SUPPLIED MATERIAL:
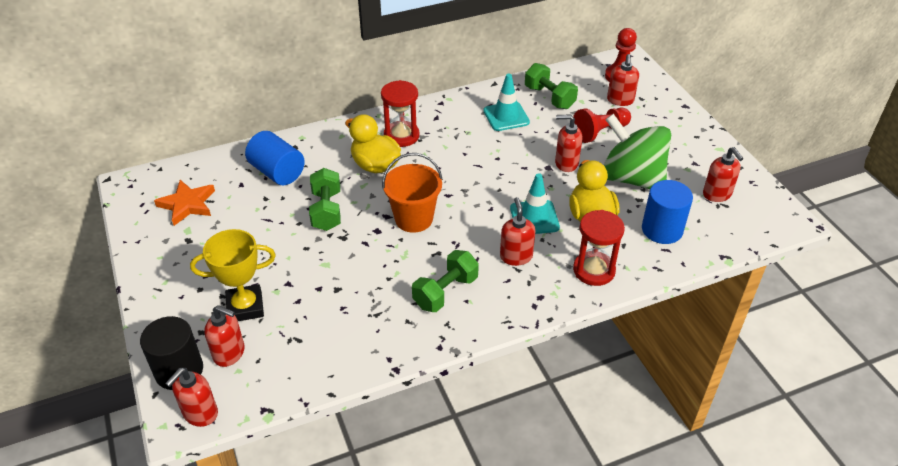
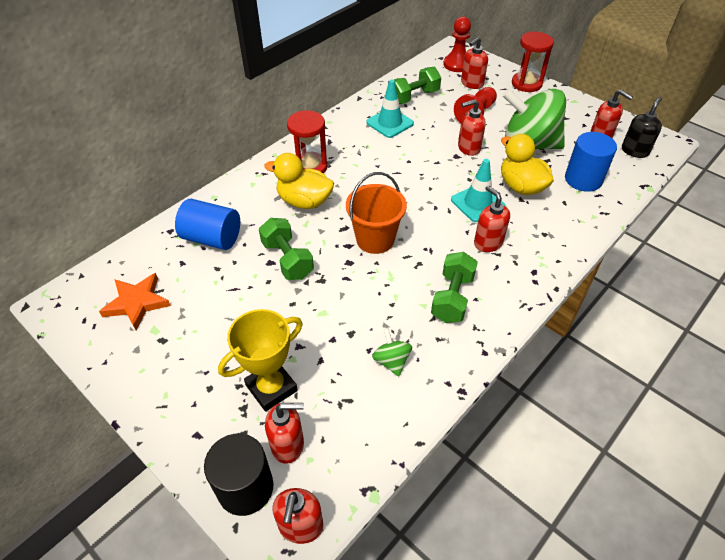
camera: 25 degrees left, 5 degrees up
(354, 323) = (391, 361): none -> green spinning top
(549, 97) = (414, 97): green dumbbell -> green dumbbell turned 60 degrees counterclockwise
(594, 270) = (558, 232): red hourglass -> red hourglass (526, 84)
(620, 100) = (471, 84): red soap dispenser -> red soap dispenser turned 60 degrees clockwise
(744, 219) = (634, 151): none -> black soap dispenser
--
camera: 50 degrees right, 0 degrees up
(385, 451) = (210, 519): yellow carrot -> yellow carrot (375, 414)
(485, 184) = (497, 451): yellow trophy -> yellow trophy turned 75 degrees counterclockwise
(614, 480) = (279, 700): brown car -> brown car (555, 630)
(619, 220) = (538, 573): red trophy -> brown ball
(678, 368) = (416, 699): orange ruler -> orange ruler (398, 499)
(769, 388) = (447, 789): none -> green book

WHAT YOU SHOULD DO:
Please report every line among the entries that includes "trophy".

THE ANSWER:
(485, 184) = (497, 451): yellow trophy -> yellow trophy turned 75 degrees counterclockwise
(619, 220) = (538, 573): red trophy -> brown ball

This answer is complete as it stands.